Work to do
Reproduce exactly the lines below, starting with the line that contains "Wrap output in" and ending with the last line of the records, both included, and nothing else.

— BEGIN Information given —

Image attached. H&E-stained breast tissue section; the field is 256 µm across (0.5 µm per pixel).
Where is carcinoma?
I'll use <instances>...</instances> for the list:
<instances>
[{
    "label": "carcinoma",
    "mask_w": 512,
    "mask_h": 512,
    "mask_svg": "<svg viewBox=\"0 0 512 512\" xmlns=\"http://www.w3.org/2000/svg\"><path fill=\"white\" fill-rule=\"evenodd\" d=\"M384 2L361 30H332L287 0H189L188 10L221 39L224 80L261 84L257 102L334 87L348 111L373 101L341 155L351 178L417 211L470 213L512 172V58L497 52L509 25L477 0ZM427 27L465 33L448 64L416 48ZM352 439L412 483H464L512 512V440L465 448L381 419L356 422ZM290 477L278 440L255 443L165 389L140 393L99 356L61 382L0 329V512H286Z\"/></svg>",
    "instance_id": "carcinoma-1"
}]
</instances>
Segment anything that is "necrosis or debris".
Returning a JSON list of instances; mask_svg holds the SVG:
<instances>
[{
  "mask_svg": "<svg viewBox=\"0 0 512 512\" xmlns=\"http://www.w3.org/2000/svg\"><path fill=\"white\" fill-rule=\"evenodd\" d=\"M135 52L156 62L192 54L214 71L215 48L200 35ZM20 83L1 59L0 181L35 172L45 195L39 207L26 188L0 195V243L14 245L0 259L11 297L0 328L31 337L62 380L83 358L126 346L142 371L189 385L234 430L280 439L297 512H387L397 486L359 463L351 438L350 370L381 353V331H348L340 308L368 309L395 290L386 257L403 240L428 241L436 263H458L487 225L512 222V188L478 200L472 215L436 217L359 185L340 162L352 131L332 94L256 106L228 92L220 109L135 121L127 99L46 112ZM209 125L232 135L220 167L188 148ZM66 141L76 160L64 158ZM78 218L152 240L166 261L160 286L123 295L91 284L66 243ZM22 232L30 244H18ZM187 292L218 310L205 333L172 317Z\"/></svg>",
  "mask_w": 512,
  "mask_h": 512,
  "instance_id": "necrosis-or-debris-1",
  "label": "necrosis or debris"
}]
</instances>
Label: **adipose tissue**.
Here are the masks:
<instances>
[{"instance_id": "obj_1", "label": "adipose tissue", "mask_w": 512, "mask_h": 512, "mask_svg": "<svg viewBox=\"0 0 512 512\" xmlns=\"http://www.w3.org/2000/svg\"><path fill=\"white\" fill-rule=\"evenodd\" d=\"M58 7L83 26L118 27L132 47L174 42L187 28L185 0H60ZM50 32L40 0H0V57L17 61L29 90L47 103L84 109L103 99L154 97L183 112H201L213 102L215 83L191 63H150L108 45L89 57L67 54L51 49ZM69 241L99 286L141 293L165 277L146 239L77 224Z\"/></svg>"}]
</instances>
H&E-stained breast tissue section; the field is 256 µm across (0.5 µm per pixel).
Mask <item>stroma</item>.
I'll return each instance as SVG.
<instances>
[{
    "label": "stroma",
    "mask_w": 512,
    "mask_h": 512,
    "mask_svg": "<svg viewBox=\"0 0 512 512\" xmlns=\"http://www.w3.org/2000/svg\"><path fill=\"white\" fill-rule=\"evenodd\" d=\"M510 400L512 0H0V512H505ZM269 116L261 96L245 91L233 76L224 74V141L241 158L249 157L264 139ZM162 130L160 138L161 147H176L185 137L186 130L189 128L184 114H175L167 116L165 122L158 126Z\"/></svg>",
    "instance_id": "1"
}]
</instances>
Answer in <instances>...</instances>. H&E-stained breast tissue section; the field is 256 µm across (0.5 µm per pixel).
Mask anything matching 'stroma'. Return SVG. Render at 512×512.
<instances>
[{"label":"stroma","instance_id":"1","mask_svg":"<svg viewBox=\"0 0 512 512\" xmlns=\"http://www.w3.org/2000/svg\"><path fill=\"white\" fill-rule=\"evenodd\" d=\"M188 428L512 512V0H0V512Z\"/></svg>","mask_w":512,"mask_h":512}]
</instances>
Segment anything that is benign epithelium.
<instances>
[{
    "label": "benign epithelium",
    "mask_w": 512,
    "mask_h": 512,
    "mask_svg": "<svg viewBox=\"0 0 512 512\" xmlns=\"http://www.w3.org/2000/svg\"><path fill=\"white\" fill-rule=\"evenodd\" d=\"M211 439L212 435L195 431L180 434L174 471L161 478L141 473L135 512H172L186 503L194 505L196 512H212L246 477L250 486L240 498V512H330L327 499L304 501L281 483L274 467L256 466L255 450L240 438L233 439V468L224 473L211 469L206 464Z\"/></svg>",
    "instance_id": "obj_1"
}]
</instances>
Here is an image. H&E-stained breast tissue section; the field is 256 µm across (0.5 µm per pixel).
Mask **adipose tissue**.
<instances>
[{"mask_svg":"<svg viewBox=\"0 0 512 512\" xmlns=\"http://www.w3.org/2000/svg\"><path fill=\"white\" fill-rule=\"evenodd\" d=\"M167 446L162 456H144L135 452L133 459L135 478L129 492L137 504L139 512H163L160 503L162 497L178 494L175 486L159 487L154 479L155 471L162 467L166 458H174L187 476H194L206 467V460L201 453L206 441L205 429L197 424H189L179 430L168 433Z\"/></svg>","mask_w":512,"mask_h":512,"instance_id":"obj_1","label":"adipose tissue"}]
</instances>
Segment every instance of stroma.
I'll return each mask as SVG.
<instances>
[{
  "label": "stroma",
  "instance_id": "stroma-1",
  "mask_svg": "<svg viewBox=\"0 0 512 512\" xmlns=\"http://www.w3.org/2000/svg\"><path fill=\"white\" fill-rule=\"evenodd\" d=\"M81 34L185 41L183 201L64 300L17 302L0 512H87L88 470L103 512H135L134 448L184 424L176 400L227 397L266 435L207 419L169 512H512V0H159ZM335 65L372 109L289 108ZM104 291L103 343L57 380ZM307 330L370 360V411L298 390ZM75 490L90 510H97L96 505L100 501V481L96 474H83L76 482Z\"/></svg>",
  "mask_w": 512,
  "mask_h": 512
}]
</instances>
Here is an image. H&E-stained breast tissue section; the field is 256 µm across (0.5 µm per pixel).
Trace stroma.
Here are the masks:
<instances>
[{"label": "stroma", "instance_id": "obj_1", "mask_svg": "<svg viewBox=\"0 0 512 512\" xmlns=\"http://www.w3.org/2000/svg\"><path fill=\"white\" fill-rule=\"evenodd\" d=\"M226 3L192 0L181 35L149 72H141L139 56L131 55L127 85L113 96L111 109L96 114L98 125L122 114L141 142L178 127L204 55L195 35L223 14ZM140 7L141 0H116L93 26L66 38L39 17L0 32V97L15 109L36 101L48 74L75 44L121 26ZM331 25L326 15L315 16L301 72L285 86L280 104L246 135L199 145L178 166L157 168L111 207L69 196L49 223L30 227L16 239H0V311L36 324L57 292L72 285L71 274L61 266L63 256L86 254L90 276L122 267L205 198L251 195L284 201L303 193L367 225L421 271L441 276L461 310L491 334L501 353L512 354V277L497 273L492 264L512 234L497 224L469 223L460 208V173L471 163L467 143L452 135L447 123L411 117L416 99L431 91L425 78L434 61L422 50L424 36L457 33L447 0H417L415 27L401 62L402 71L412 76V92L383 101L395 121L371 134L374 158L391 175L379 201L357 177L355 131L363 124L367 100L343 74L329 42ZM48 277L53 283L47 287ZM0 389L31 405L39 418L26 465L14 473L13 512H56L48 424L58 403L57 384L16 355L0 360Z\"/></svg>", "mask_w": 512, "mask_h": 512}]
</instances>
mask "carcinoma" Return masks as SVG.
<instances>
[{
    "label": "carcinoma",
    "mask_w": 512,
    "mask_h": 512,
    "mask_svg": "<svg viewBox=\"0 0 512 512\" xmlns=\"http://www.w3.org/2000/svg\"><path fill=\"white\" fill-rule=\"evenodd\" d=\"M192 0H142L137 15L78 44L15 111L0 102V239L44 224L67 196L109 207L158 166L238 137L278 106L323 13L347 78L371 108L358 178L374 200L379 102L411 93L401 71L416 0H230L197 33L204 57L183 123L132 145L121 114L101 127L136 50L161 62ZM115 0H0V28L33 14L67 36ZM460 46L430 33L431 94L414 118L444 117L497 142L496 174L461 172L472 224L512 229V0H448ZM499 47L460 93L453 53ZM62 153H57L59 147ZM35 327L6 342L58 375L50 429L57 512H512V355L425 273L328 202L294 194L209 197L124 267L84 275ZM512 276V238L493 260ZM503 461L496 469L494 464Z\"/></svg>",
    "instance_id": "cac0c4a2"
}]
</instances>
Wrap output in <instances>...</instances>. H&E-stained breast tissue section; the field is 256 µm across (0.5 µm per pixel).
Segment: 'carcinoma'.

— END Information given —

Task response
Wrap output in <instances>...</instances>. H&E-stained breast tissue section; the field is 256 µm across (0.5 µm per pixel).
Segment: 'carcinoma'.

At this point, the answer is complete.